Down to the last word, output the records below, skipping any images.

#### Extracted information

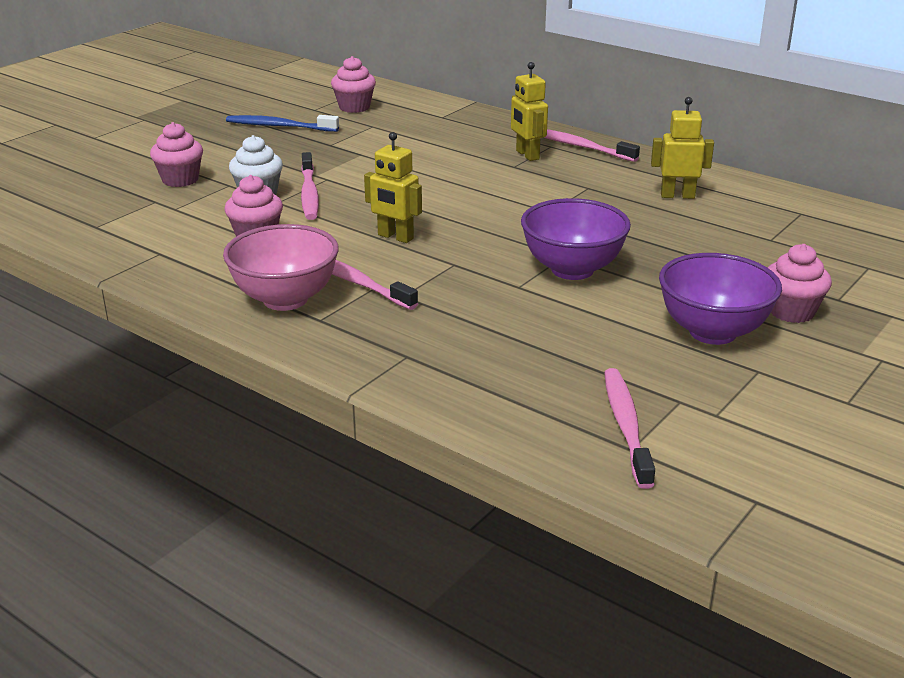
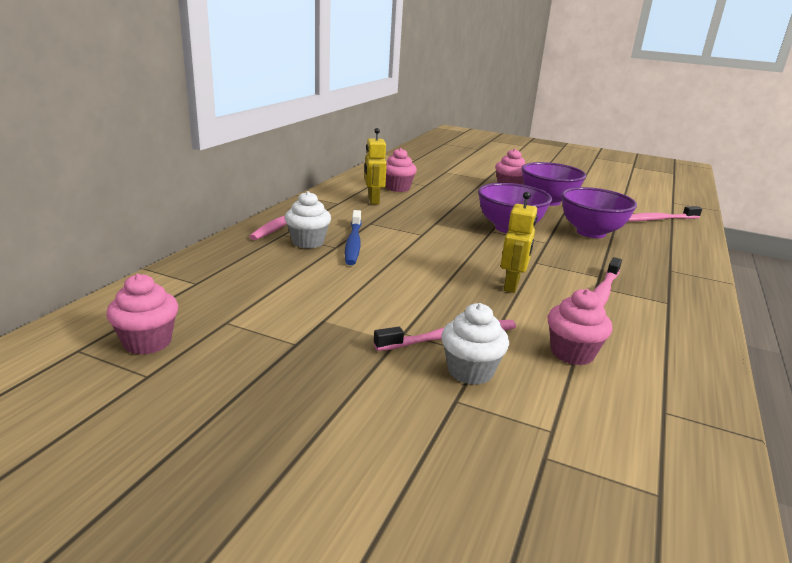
camera: 105 degrees left, 5 degrees down
(180, 180) = (463, 451): pink cupcake -> pink cupcake (397, 188)
(279, 126) = (226, 396): blue toothbrush -> blue toothbrush (353, 243)
(285, 299) = (660, 320): pink bowl -> none
(527, 155) = (308, 242): yellow robot -> white cupcake
(555, 332) = (591, 232): none -> purple bowl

########

Response area:
camera: 105 degrees left, 5 degrees down
(180, 180) = (463, 451): pink cupcake -> pink cupcake (397, 188)
(279, 126) = (226, 396): blue toothbrush -> blue toothbrush (353, 243)
(285, 299) = (660, 320): pink bowl -> none
(527, 155) = (308, 242): yellow robot -> white cupcake
(555, 332) = (591, 232): none -> purple bowl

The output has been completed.